Problem: Images should not appear in the copy, yet every line of the listing below must be printed exactly.
== Segment start ==
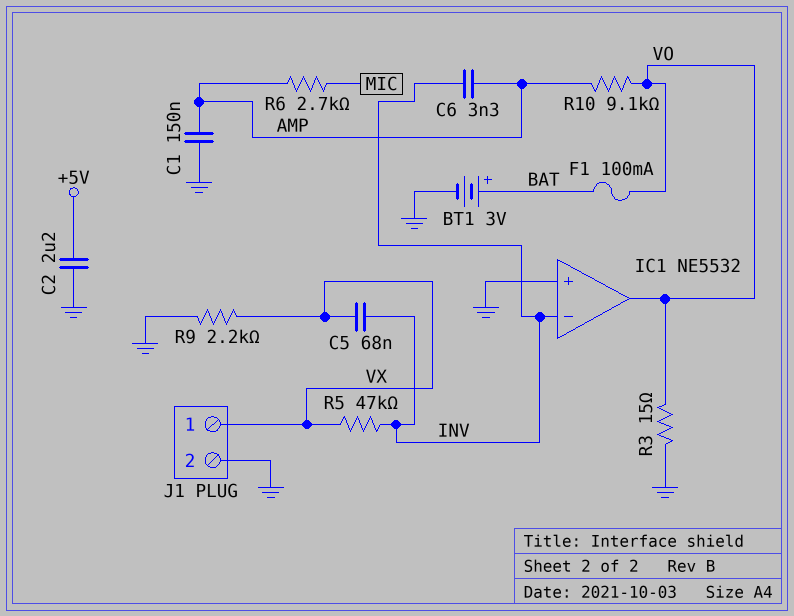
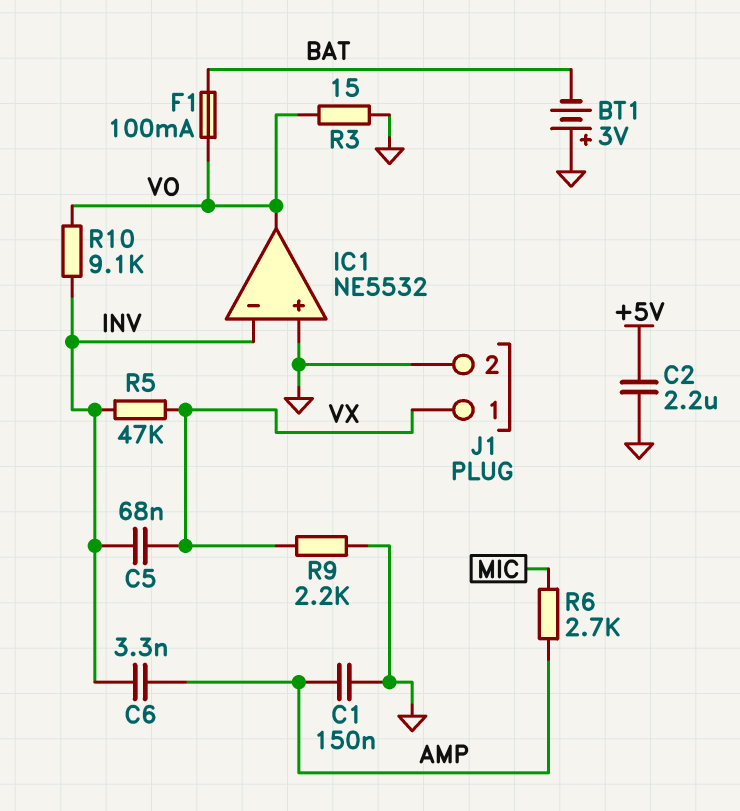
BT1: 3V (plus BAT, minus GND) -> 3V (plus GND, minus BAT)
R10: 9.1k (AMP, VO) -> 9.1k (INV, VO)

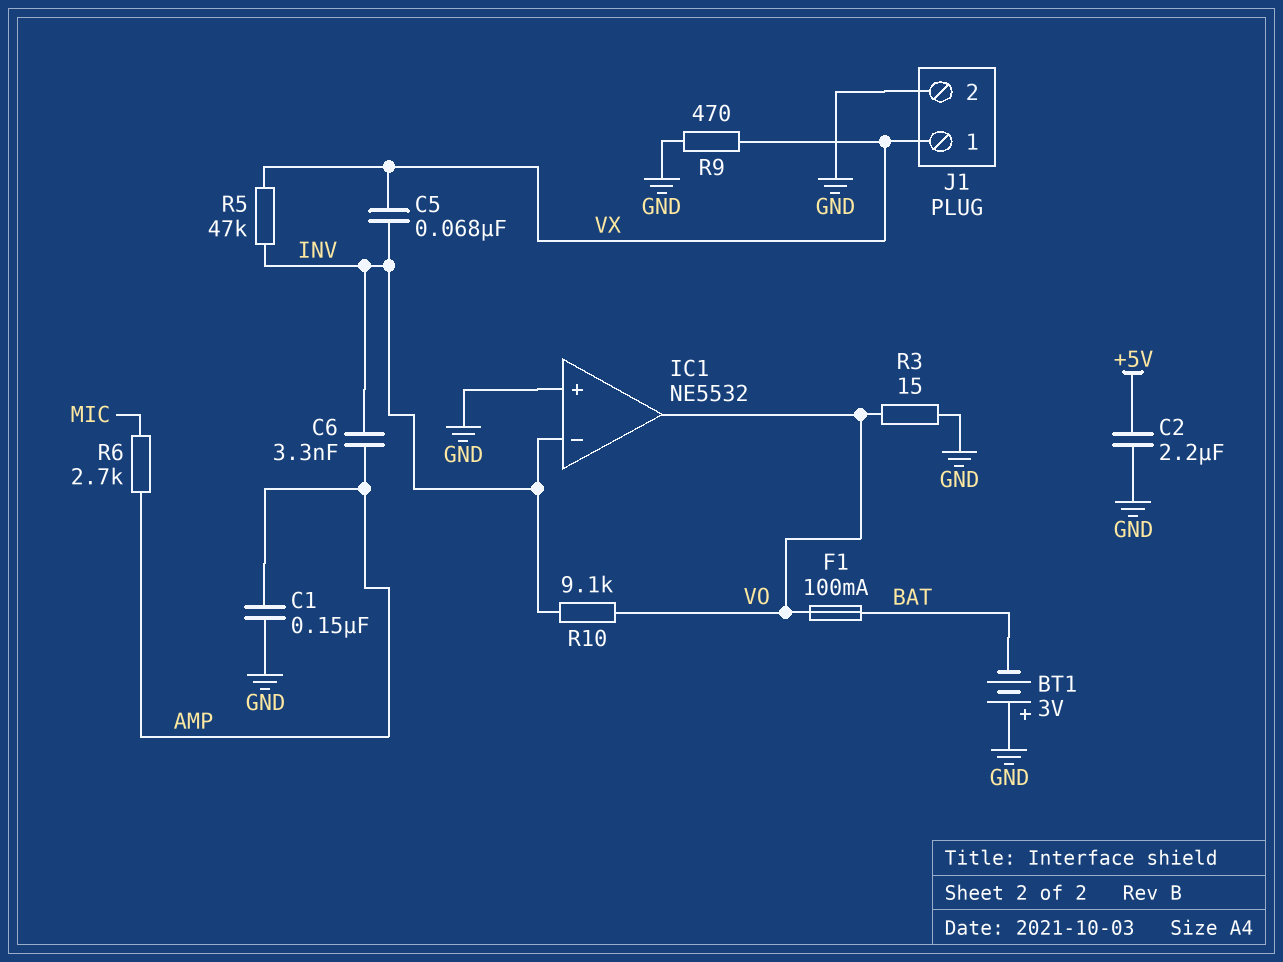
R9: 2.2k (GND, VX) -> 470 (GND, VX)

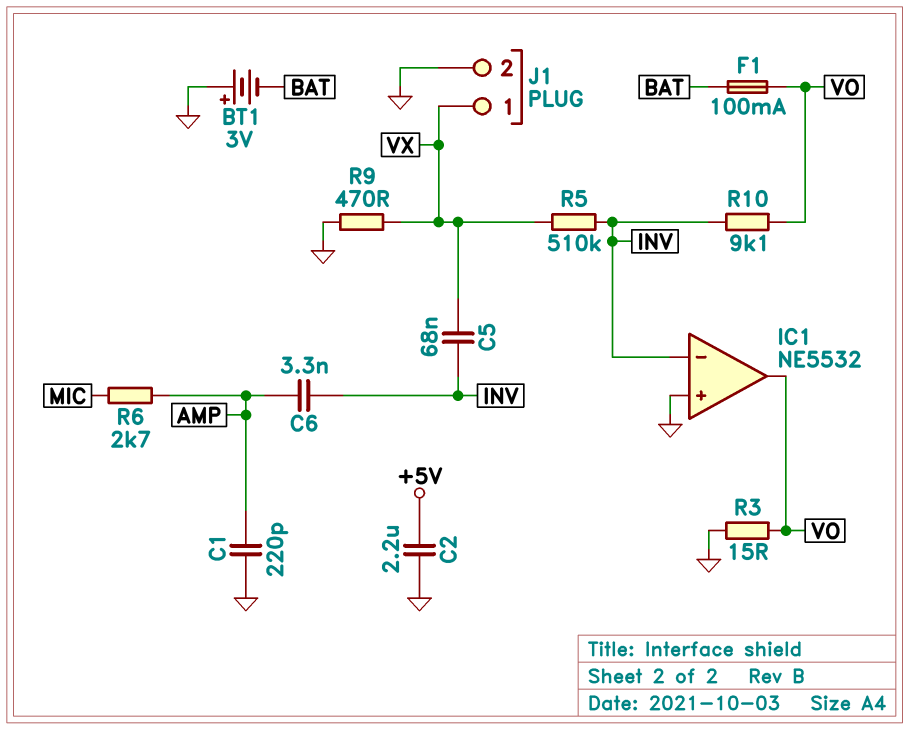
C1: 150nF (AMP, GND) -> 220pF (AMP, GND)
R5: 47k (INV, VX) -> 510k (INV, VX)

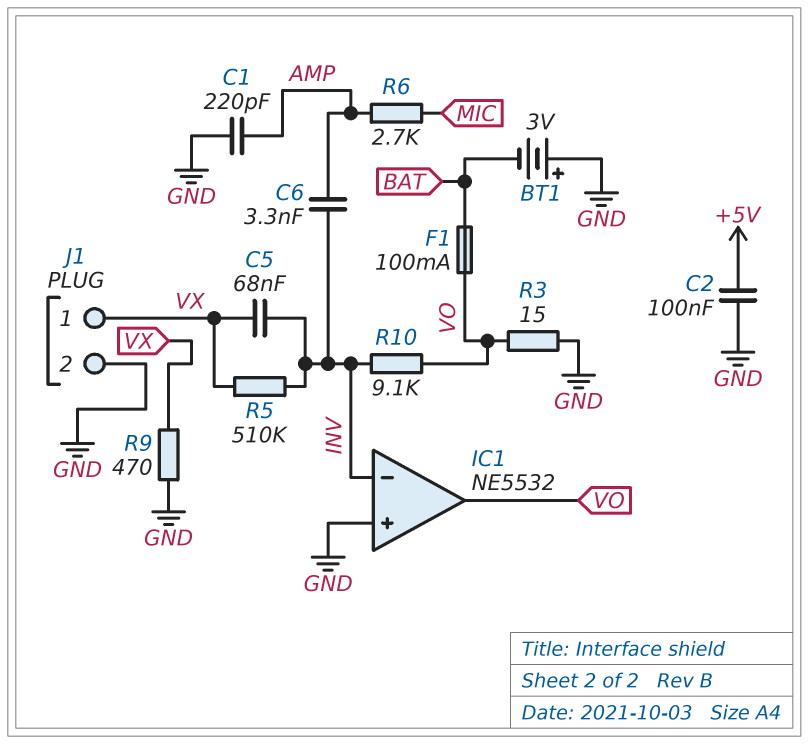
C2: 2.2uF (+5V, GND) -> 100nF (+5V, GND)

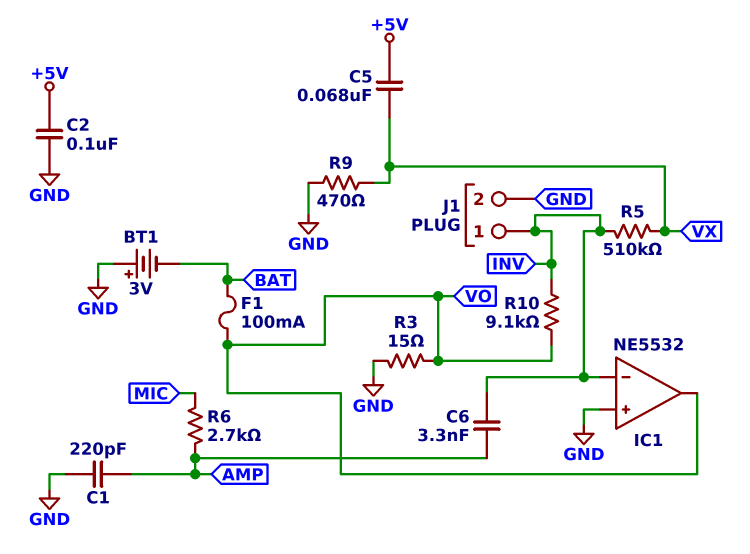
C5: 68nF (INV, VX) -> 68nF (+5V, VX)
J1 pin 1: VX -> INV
== Segment end ==
Your response:
BT1: 3V (plus BAT, minus GND) -> 3V (plus GND, minus BAT)
R10: 9.1k (AMP, VO) -> 9.1k (INV, VO)

R9: 2.2k (GND, VX) -> 470 (GND, VX)

C1: 150nF (AMP, GND) -> 220pF (AMP, GND)
R5: 47k (INV, VX) -> 510k (INV, VX)

C2: 2.2uF (+5V, GND) -> 100nF (+5V, GND)

C5: 68nF (INV, VX) -> 68nF (+5V, VX)
J1 pin 1: VX -> INV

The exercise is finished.